Task brief. Exactly the lines from the opening of the data through the line containing "(421, 298) = (625, 492): red" should be reproduced, please, with nothing added.

(Scene edit records)
━━━━━━━━

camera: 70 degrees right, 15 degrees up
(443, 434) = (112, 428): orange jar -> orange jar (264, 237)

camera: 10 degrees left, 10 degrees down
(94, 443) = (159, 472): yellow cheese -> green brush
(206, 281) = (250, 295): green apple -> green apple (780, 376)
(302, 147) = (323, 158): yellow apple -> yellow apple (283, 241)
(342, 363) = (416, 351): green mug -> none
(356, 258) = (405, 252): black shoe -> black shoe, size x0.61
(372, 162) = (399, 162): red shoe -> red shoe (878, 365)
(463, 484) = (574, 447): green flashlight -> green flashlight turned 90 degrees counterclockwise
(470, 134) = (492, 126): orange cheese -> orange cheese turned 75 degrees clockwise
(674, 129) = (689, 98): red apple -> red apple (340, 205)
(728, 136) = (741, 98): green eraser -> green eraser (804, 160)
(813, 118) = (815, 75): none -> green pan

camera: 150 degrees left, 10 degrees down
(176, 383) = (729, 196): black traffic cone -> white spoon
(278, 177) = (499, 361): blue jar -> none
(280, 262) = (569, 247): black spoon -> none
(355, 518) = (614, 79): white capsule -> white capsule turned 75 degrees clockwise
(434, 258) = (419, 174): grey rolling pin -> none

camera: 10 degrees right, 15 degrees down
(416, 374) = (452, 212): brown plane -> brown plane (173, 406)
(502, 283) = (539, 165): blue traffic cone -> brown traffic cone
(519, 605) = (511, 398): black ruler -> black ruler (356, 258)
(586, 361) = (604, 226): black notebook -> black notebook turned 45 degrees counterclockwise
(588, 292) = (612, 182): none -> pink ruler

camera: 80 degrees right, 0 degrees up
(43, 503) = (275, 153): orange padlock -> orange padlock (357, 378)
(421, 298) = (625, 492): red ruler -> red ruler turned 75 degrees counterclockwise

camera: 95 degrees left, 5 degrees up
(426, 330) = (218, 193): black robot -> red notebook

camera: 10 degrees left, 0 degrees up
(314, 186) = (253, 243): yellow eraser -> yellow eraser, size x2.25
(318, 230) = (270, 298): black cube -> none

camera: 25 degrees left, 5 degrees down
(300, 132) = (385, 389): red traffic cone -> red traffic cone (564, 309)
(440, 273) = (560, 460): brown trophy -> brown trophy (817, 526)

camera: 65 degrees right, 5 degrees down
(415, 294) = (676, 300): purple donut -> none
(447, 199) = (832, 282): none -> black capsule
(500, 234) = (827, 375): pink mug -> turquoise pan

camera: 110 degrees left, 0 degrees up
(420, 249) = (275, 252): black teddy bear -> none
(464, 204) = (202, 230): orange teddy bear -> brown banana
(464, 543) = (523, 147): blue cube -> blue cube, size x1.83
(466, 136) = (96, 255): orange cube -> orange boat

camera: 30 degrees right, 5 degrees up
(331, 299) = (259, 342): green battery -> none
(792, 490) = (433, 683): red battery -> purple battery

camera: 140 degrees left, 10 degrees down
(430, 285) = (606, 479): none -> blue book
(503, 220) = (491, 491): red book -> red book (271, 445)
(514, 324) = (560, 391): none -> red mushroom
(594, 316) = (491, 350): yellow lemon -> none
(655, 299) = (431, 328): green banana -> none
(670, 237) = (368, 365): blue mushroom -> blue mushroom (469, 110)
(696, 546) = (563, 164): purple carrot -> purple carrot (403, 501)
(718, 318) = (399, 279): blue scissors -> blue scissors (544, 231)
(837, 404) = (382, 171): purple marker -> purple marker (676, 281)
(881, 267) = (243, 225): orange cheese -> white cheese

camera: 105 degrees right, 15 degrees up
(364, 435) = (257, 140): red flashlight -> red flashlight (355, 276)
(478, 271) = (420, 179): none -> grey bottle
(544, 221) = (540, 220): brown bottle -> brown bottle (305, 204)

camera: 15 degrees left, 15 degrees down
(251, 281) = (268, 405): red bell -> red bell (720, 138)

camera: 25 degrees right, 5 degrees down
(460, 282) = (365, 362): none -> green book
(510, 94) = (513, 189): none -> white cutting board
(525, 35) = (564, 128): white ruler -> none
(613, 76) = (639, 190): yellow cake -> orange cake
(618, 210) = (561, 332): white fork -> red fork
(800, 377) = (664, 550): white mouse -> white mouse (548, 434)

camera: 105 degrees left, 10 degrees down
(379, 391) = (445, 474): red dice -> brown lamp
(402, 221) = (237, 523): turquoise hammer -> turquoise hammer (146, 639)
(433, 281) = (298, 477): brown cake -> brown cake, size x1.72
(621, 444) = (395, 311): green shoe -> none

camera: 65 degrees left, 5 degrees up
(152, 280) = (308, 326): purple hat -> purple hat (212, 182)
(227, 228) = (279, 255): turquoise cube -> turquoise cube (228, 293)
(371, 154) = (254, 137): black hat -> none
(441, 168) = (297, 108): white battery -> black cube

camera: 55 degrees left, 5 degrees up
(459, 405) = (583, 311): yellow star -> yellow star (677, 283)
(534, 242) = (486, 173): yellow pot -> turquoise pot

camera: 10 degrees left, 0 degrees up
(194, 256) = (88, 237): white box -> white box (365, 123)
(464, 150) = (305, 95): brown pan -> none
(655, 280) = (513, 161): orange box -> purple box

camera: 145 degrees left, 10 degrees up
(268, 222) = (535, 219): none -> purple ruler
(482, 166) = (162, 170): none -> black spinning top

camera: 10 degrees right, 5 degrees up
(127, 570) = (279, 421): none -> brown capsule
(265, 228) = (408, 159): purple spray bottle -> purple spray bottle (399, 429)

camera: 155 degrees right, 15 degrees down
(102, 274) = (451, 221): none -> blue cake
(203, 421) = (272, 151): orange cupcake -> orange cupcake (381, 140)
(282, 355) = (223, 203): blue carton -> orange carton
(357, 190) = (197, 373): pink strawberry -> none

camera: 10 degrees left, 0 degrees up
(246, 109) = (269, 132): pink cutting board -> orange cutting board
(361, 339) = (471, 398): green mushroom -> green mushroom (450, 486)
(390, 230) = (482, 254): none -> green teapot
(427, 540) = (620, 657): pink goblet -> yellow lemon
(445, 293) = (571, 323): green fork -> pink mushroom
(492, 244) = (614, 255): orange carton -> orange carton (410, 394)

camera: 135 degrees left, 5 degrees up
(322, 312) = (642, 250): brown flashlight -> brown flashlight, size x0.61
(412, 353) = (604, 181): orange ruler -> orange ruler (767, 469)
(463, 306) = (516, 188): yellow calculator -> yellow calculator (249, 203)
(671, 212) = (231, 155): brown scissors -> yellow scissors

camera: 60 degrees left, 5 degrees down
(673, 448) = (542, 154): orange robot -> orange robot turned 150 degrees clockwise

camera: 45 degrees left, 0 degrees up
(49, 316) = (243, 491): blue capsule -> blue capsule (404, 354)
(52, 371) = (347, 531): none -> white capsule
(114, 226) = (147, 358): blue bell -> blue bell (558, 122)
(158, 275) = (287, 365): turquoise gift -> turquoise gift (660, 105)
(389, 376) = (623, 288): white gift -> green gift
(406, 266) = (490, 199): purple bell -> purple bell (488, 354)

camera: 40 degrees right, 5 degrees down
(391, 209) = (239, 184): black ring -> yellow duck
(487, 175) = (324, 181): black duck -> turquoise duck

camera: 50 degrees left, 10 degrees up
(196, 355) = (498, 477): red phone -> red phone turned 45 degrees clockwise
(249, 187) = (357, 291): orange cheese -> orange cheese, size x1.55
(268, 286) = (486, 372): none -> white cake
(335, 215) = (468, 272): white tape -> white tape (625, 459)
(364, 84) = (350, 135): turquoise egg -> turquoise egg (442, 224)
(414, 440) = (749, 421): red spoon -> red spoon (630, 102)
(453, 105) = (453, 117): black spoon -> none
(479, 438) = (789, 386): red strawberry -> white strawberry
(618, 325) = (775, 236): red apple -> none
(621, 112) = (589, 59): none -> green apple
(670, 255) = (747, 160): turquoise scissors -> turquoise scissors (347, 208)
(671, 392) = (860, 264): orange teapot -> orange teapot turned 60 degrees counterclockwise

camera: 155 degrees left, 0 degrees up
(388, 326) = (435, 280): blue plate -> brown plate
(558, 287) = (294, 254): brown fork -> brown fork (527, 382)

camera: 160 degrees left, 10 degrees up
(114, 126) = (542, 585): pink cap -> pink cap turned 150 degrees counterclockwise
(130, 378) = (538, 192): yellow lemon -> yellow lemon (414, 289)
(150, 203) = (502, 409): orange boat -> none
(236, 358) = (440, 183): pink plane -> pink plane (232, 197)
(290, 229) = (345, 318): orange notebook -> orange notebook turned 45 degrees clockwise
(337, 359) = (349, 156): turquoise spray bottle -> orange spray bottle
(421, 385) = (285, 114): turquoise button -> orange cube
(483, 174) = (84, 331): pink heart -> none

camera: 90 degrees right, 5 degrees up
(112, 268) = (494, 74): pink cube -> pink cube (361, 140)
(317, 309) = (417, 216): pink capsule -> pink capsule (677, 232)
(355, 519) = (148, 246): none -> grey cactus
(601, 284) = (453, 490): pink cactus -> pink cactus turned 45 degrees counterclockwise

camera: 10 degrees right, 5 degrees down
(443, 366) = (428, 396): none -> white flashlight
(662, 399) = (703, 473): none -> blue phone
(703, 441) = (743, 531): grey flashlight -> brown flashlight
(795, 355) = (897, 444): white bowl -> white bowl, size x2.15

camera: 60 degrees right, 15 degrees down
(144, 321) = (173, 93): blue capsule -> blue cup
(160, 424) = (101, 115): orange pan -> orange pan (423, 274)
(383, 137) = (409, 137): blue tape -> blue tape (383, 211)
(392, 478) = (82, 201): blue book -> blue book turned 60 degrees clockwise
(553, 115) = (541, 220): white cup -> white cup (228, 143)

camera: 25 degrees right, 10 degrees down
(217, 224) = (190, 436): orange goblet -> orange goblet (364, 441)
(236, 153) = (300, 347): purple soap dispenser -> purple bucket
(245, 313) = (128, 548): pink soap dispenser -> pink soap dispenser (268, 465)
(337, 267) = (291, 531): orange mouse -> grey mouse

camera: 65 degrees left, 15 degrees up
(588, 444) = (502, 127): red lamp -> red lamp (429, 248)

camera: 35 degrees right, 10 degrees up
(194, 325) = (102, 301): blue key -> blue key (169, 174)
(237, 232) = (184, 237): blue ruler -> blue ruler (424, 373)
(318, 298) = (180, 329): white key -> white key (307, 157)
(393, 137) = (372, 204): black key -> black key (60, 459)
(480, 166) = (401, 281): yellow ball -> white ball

━━━━━━━━

Response box.
camera: 70 degrees right, 15 degrees up
(443, 434) = (112, 428): orange jar -> orange jar (264, 237)

camera: 10 degrees left, 10 degrees down
(94, 443) = (159, 472): yellow cheese -> green brush
(206, 281) = (250, 295): green apple -> green apple (780, 376)
(302, 147) = (323, 158): yellow apple -> yellow apple (283, 241)
(342, 363) = (416, 351): green mug -> none
(356, 258) = (405, 252): black shoe -> black shoe, size x0.61
(372, 162) = (399, 162): red shoe -> red shoe (878, 365)
(463, 484) = (574, 447): green flashlight -> green flashlight turned 90 degrees counterclockwise
(470, 134) = (492, 126): orange cheese -> orange cheese turned 75 degrees clockwise
(674, 129) = (689, 98): red apple -> red apple (340, 205)
(728, 136) = (741, 98): green eraser -> green eraser (804, 160)
(813, 118) = (815, 75): none -> green pan

camera: 150 degrees left, 10 degrees down
(176, 383) = (729, 196): black traffic cone -> white spoon
(278, 177) = (499, 361): blue jar -> none
(280, 262) = (569, 247): black spoon -> none
(355, 518) = (614, 79): white capsule -> white capsule turned 75 degrees clockwise
(434, 258) = (419, 174): grey rolling pin -> none

camera: 10 degrees right, 15 degrees down
(416, 374) = (452, 212): brown plane -> brown plane (173, 406)
(502, 283) = (539, 165): blue traffic cone -> brown traffic cone
(519, 605) = (511, 398): black ruler -> black ruler (356, 258)
(586, 361) = (604, 226): black notebook -> black notebook turned 45 degrees counterclockwise
(588, 292) = (612, 182): none -> pink ruler

camera: 80 degrees right, 0 degrees up
(43, 503) = (275, 153): orange padlock -> orange padlock (357, 378)
(421, 298) = (625, 492): red ruler -> red ruler turned 75 degrees counterclockwise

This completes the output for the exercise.